-- About this exercise --
Look through the records below for the line with "brown arrow: (570, 338) -> (733, 649), moved" and the line with "pink L-shape: (262, 462)", then return those lines and all lines between, exactly.

*** Exercise data ***

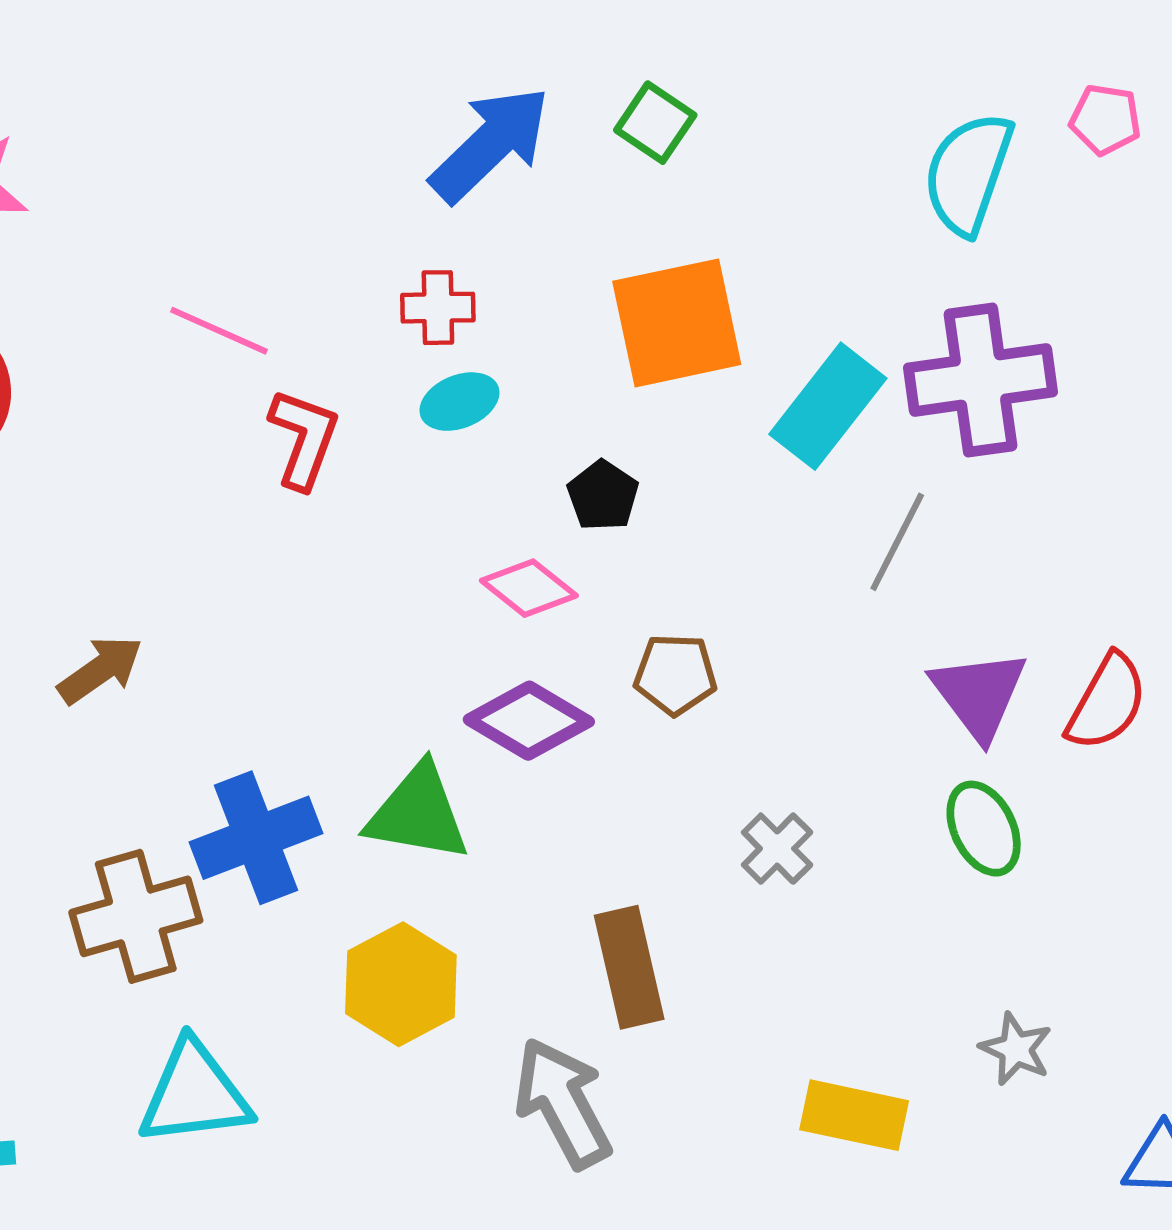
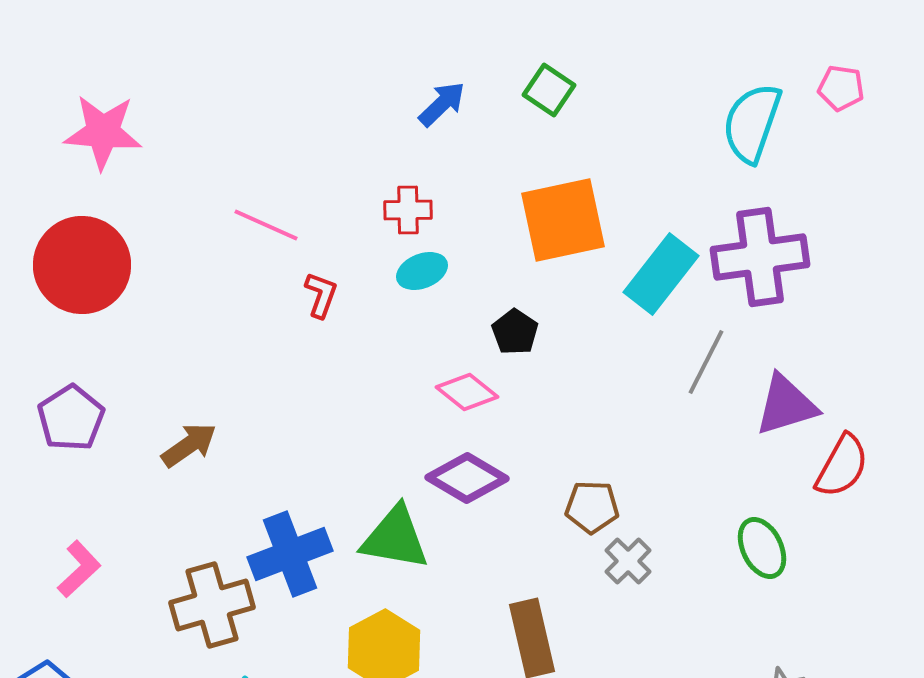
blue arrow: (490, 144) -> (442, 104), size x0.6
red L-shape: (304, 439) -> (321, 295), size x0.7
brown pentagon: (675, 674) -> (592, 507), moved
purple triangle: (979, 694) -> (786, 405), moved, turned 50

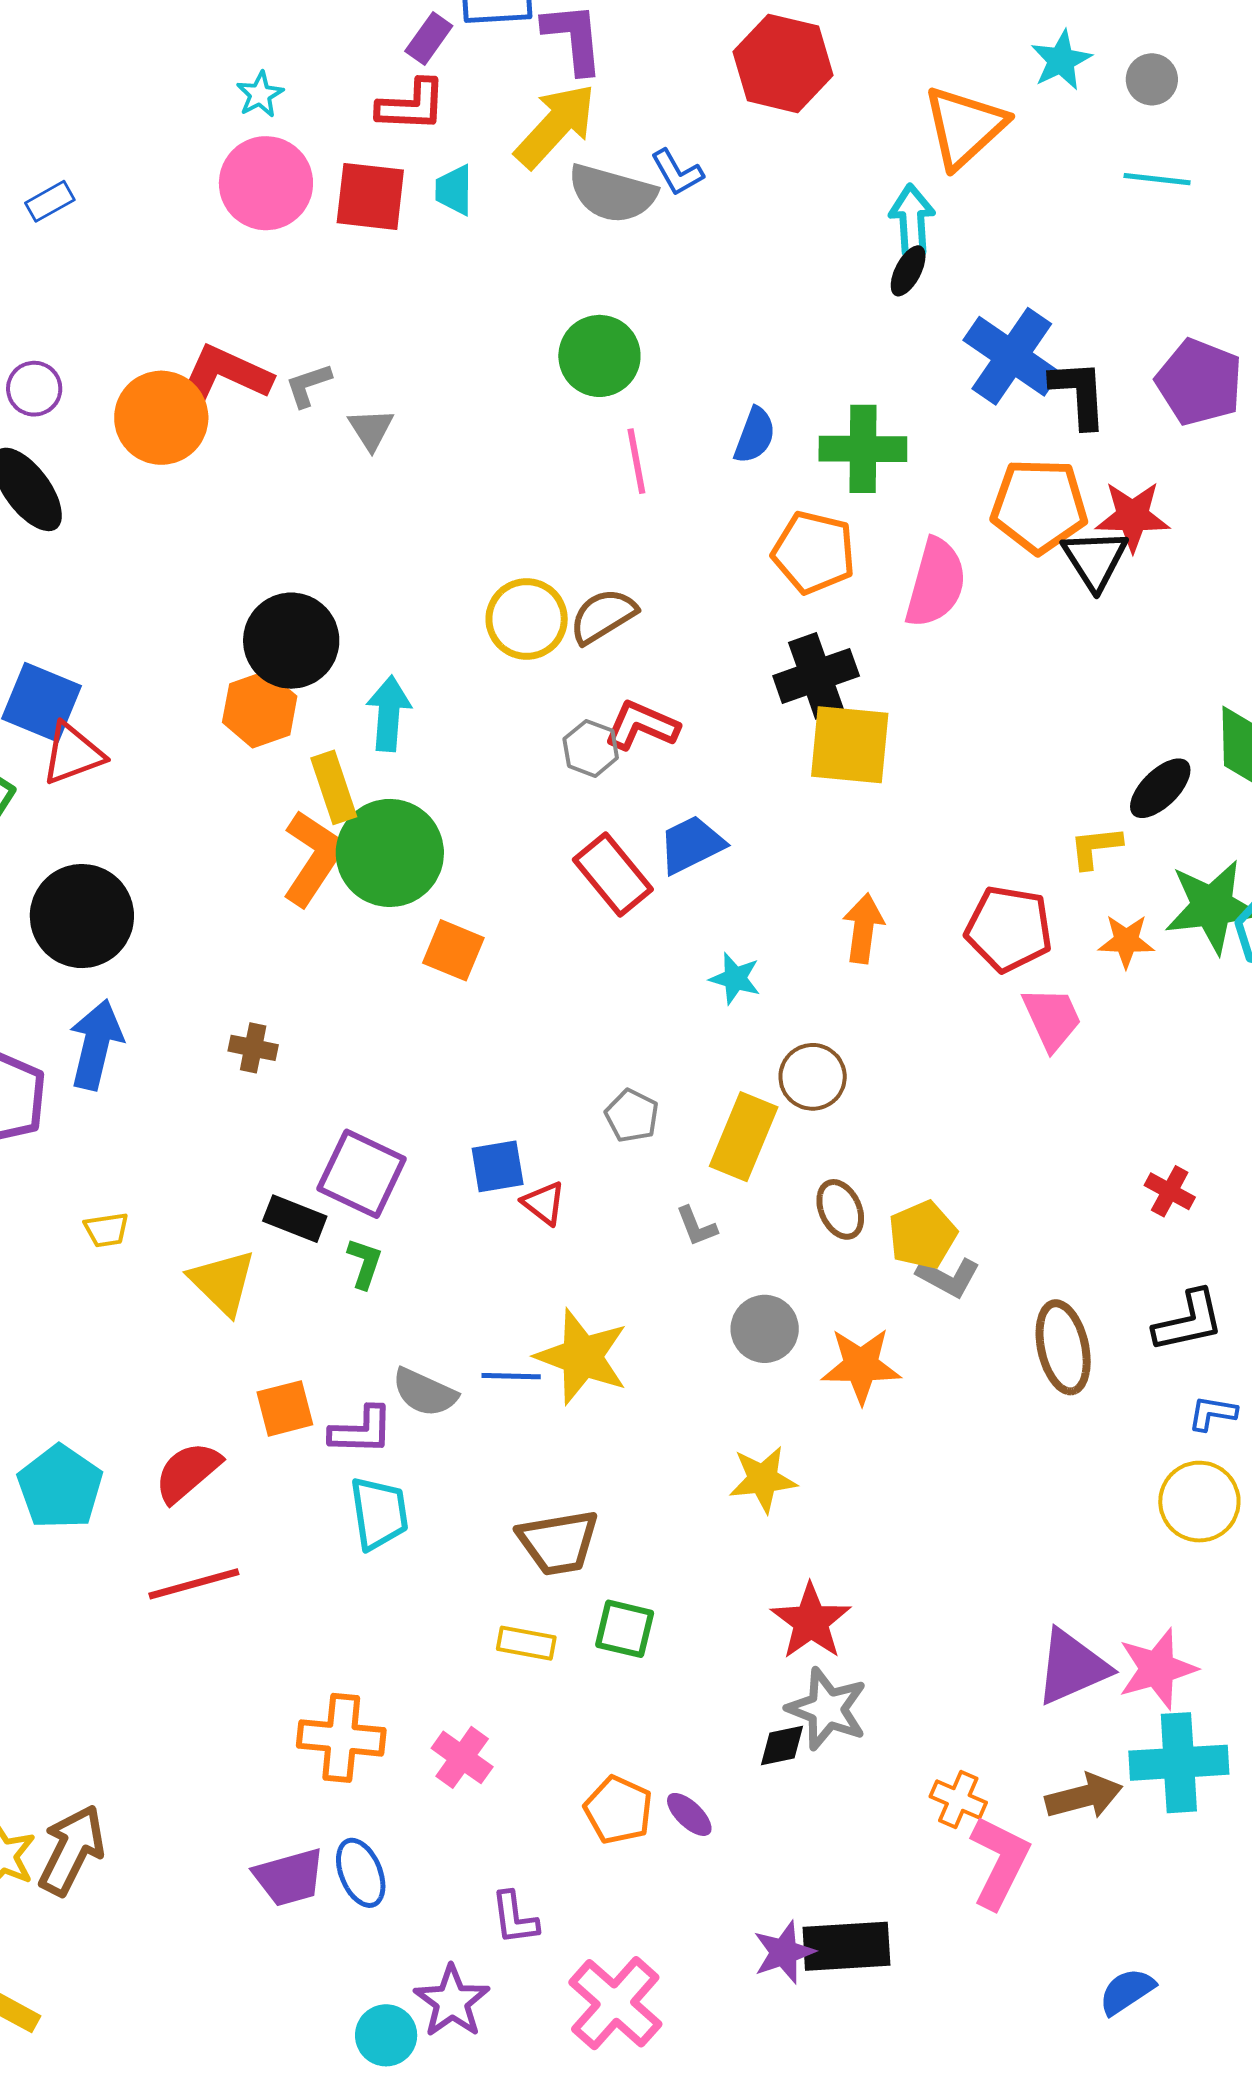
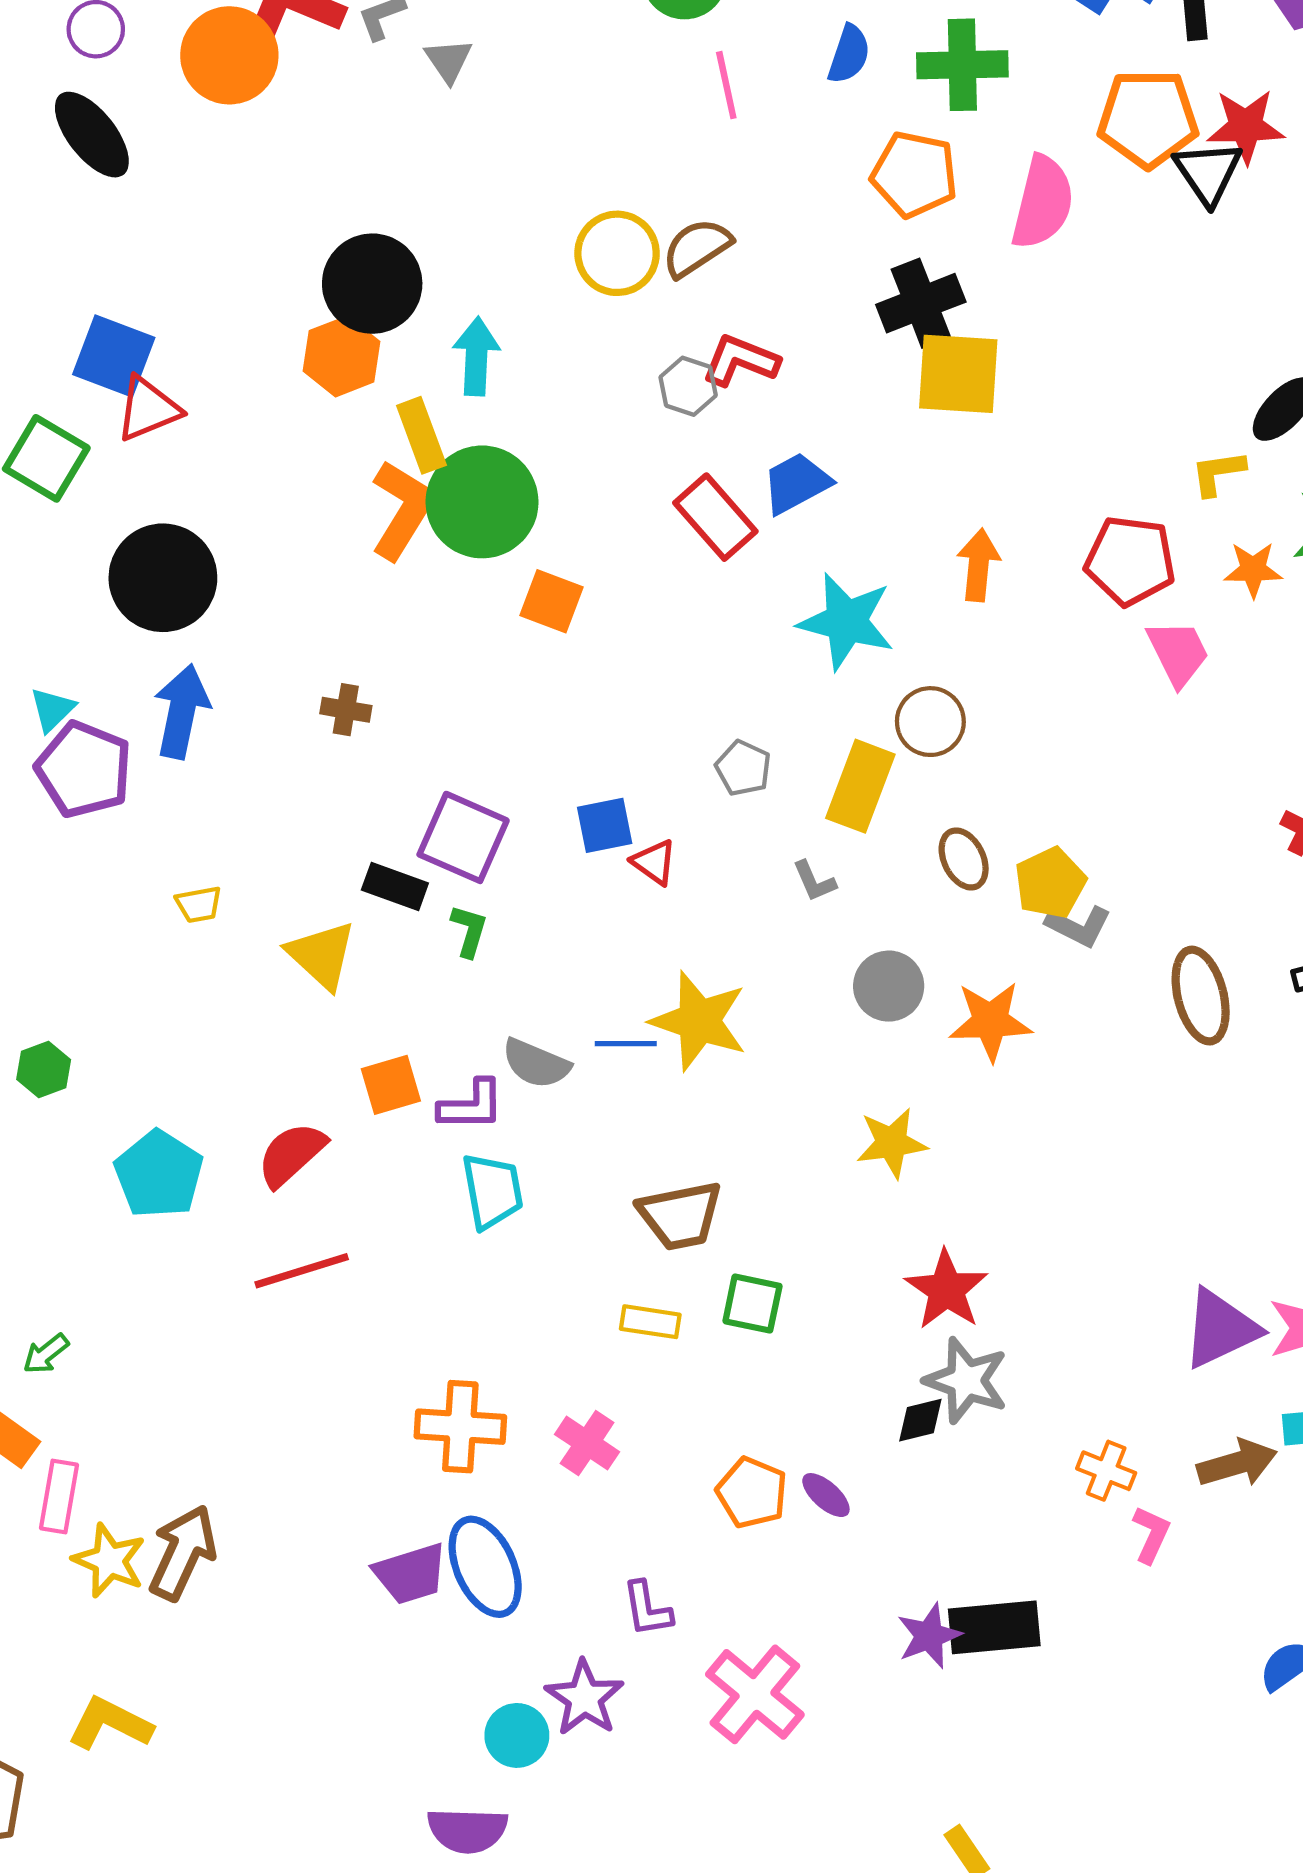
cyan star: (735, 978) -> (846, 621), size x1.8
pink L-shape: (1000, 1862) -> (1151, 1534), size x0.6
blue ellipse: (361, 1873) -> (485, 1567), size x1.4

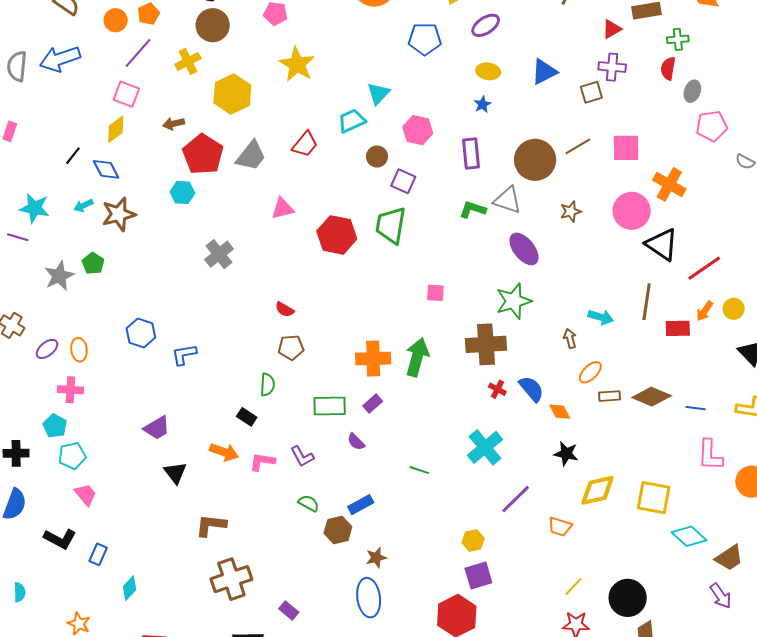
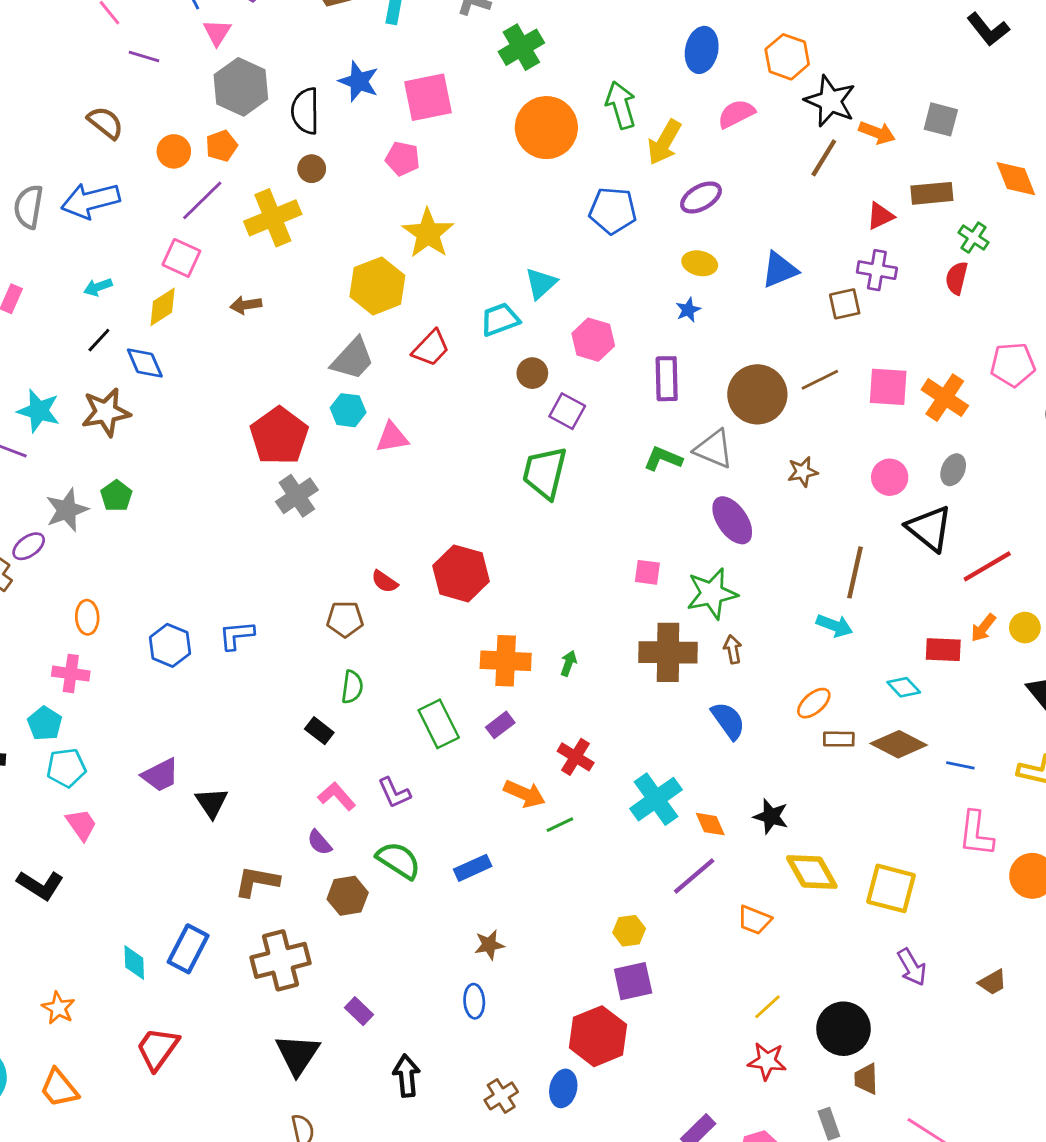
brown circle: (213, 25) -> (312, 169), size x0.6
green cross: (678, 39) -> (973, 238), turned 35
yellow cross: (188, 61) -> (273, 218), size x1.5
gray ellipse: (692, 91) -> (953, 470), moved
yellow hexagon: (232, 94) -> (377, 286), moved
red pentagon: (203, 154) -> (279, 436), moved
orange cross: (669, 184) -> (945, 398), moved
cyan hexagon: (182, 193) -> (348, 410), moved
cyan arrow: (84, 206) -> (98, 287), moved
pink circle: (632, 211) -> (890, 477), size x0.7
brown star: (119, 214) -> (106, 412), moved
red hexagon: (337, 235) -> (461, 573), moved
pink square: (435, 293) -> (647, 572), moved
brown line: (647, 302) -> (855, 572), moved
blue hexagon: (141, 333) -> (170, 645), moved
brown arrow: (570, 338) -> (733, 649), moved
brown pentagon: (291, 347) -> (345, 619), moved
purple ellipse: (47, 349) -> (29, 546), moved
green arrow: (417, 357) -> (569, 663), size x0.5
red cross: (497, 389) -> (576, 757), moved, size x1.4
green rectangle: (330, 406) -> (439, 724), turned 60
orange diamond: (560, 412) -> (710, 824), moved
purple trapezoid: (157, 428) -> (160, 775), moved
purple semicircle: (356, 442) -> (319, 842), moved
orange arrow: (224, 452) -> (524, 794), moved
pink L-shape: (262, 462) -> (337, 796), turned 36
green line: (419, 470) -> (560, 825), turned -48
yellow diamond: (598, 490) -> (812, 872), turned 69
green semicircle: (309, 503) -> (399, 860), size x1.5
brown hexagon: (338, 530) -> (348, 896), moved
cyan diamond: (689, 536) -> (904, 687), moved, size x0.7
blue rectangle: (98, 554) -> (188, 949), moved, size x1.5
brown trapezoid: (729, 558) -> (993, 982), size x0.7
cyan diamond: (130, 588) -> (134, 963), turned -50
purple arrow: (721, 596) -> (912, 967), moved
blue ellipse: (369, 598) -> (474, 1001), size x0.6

*** End of Exercise data ***

-- Answer for this exercise --
brown arrow: (570, 338) -> (733, 649), moved
brown pentagon: (291, 347) -> (345, 619), moved
purple ellipse: (47, 349) -> (29, 546), moved
green arrow: (417, 357) -> (569, 663), size x0.5
red cross: (497, 389) -> (576, 757), moved, size x1.4
green rectangle: (330, 406) -> (439, 724), turned 60
orange diamond: (560, 412) -> (710, 824), moved
purple trapezoid: (157, 428) -> (160, 775), moved
purple semicircle: (356, 442) -> (319, 842), moved
orange arrow: (224, 452) -> (524, 794), moved
pink L-shape: (262, 462) -> (337, 796), turned 36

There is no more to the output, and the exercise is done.